**Provided data**
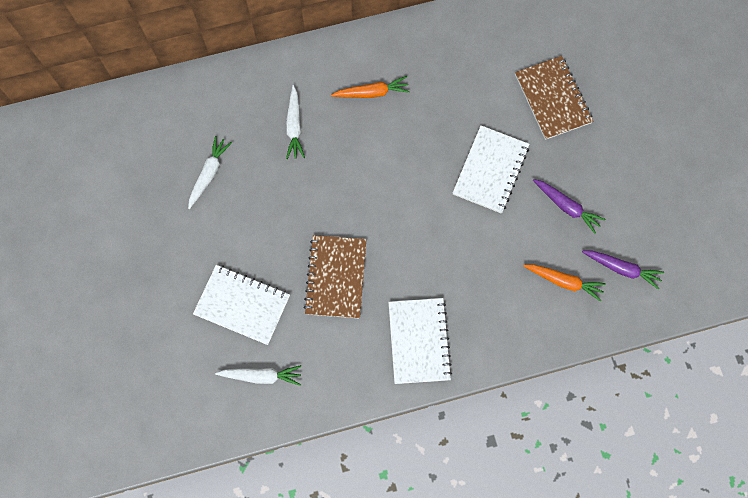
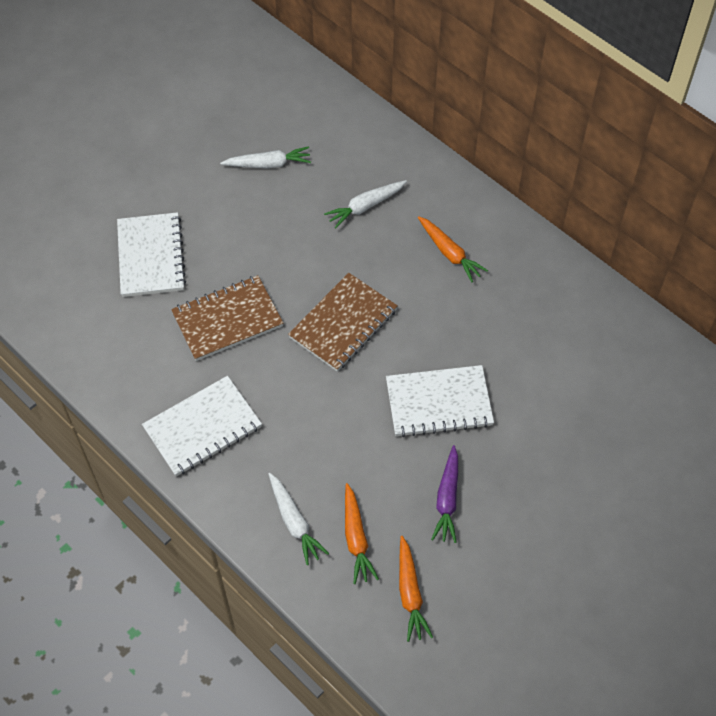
camera: 60 degrees right, 15 degrees down
(261, 376) = (88, 307): white carrot -> white carrot (294, 522)
(553, 99) = (567, 424): brown notebook -> brown notebook (343, 324)
(622, 269) = (410, 593): purple carrot -> orange carrot

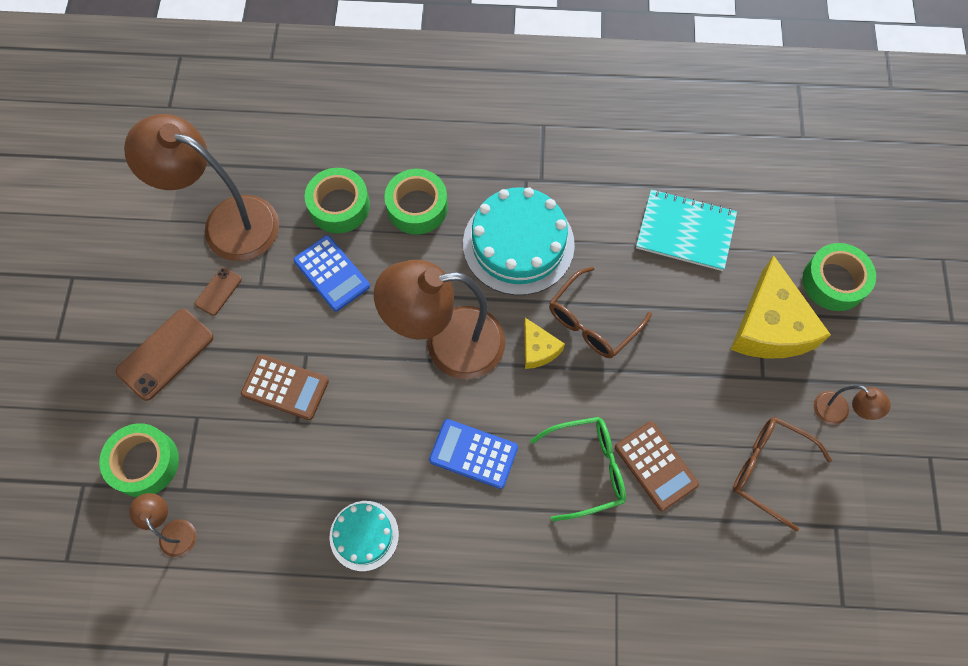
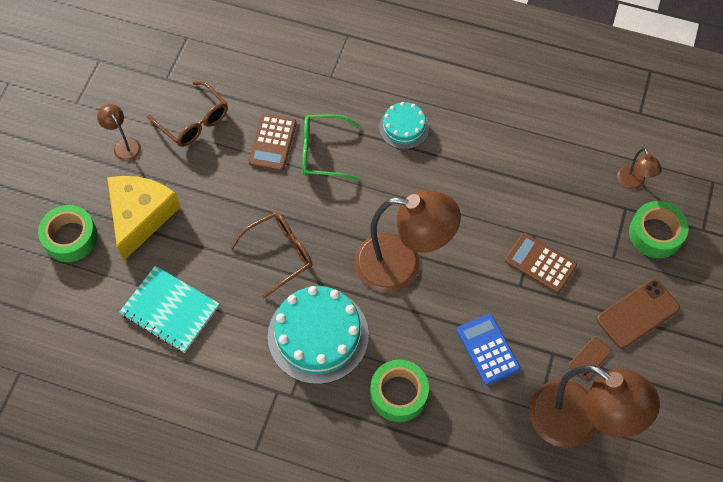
camera: 165 degrees left, 5 degrees down
(339, 206) = (470, 413): green tape -> none
(364, 535) = (495, 148): turquoise cake -> turquoise cake (404, 127)
(473, 454) = (403, 181): blue calculator -> none
(538, 349) = (330, 244): yellow cheese -> none
(656, 466) = (272, 143): brown calculator -> brown calculator turned 150 degrees counterclockwise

**The problem**
The answer is a bare number: how many lines of the records contain the string "brown"?

**Response**
2